------ Data records

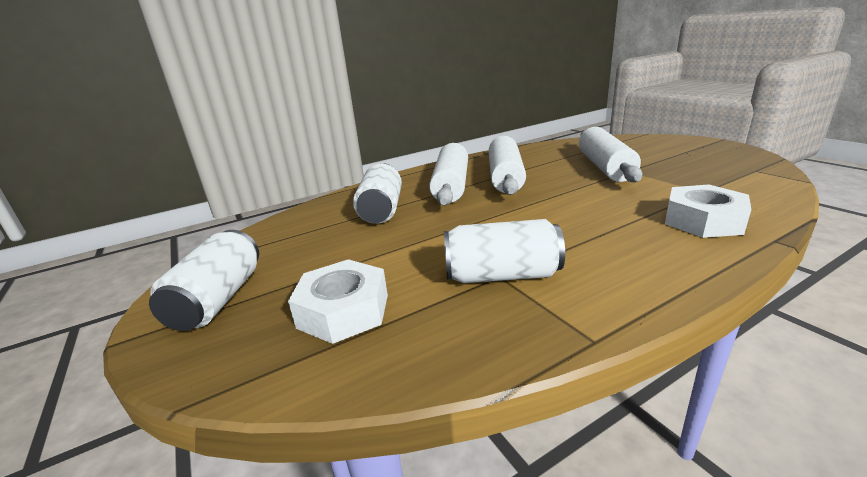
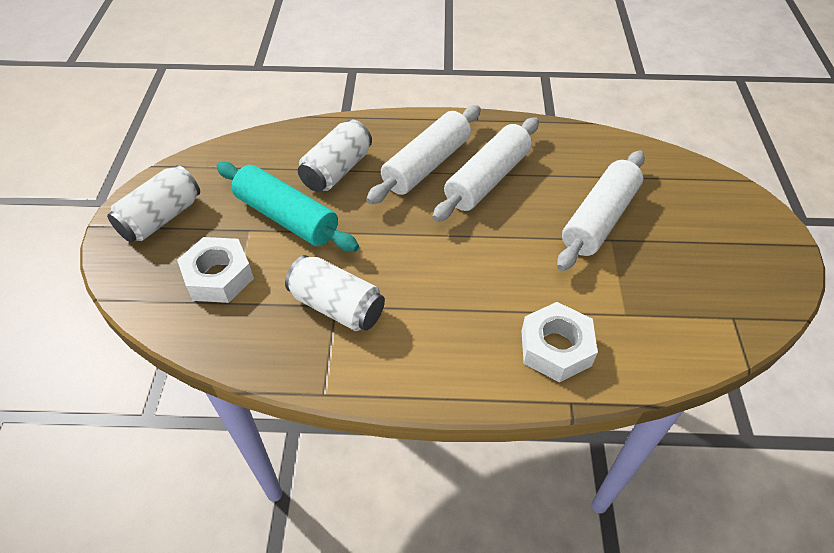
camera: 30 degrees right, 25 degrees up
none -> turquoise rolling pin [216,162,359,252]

------------
------ Data records

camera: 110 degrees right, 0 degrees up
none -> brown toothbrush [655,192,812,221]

------------

Task statement: Using the listing above, copy exactly the line that contains "camera: 110 degrees right, 0 degrees up", the line that contains "none -> brown toothbrush [655,192,812,221]", and each line that falls between them.

Answer space:
camera: 110 degrees right, 0 degrees up
none -> brown toothbrush [655,192,812,221]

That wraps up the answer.